[Object state change records]

• • • • • • •

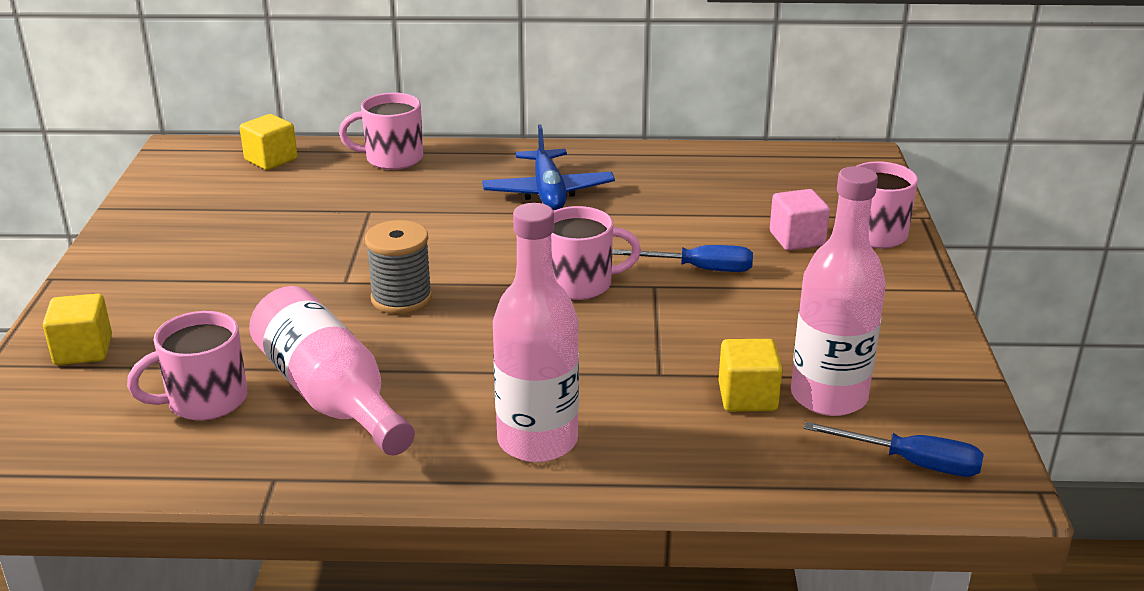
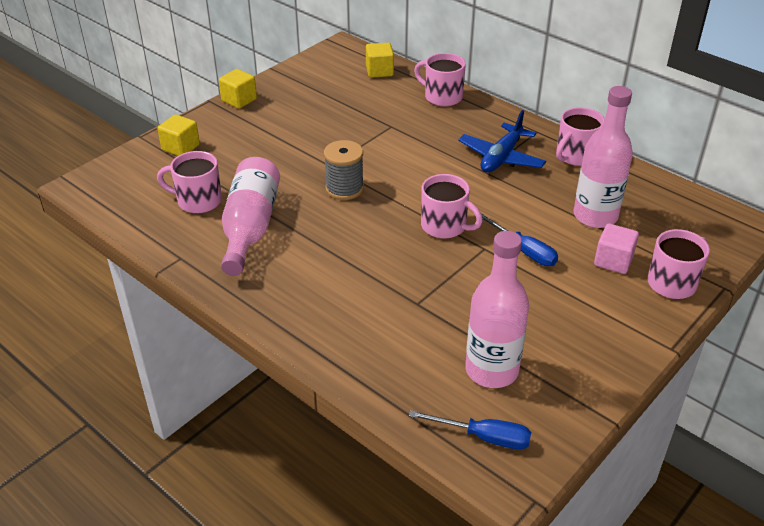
camera: 40 degrees right, 10 degrees up
(537, 441) = (310, 306): pink bottle -> pink bottle (595, 216)
(625, 160) = (575, 156): none -> pink mug
(747, 397) = (446, 344): yellow cube -> yellow cube (239, 100)
(912, 463) = (484, 437): blue screwdriver -> blue screwdriver turned 45 degrees counterclockwise

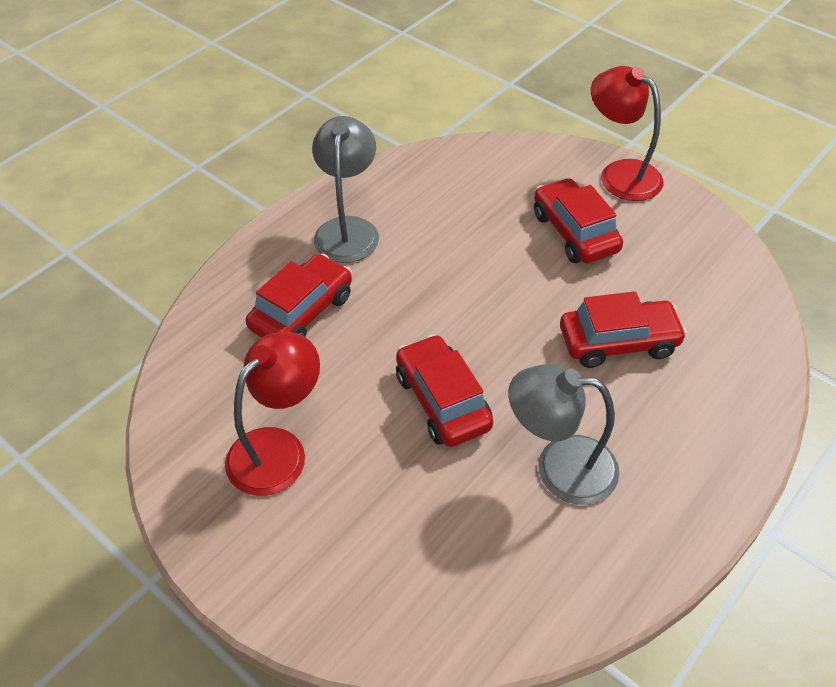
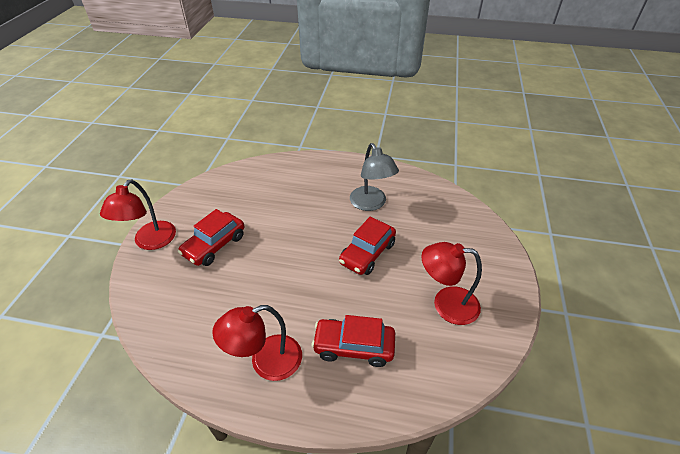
camera: 120 degrees left, 5 degrees down
(348, 229) = (266, 362): grey lamp -> red lamp
(618, 342) = (288, 206): red car -> none

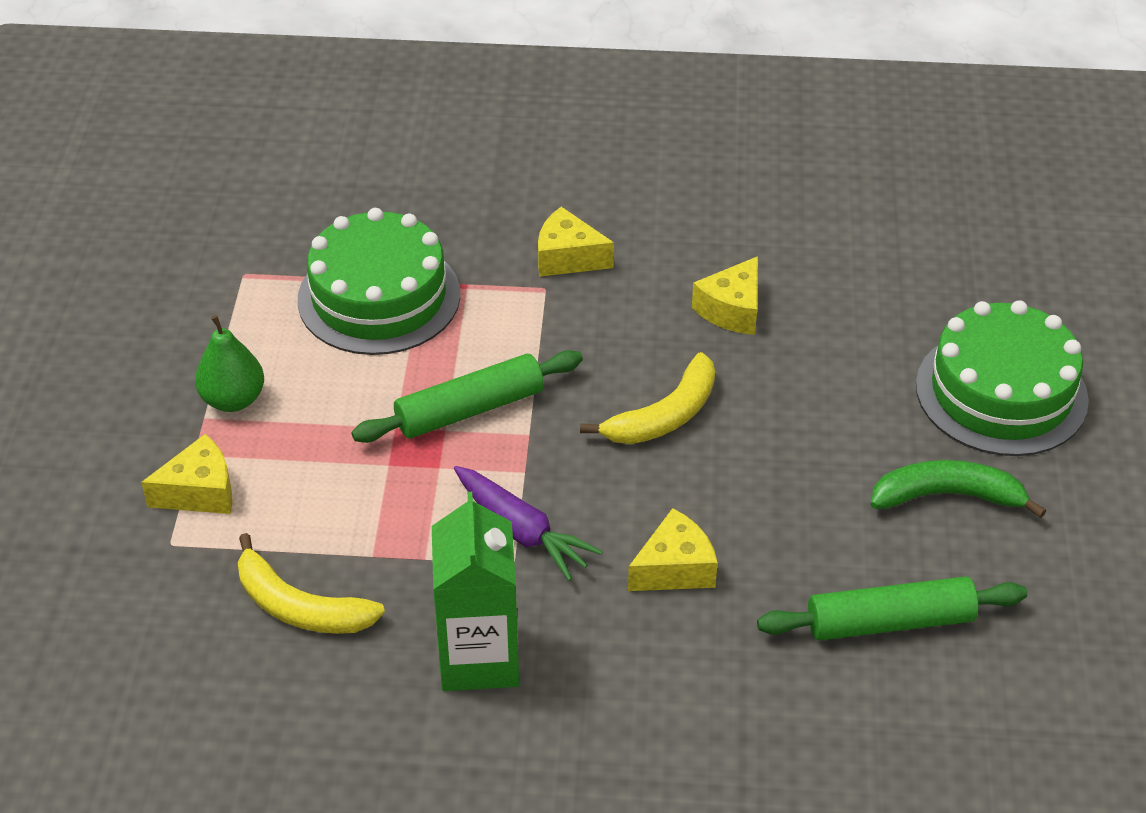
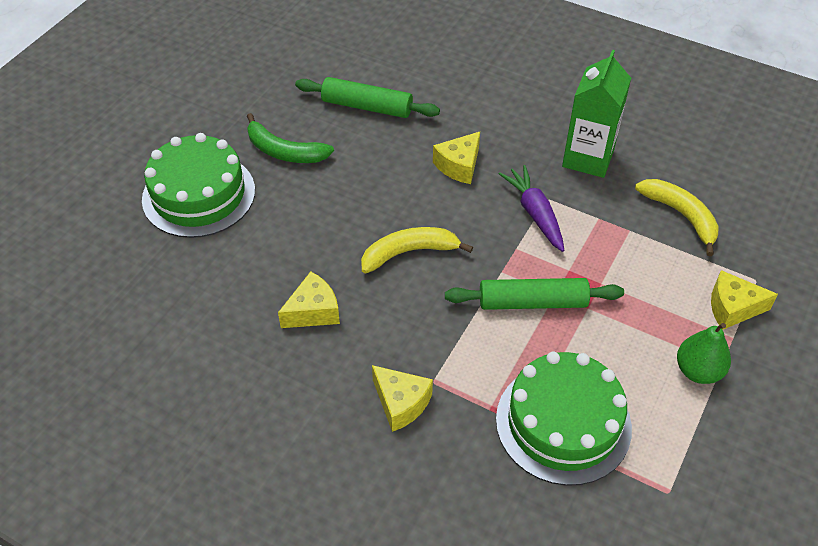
camera: 155 degrees left, 5 degrees up
(674, 568) = (459, 166): yellow cheese -> yellow cheese turned 45 degrees counterclockwise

• • • • • • •

__Action item__
Wherever a line of the data holds "none", copy that line.

__Completed exercise__
(625, 160) = (575, 156): none -> pink mug
(618, 342) = (288, 206): red car -> none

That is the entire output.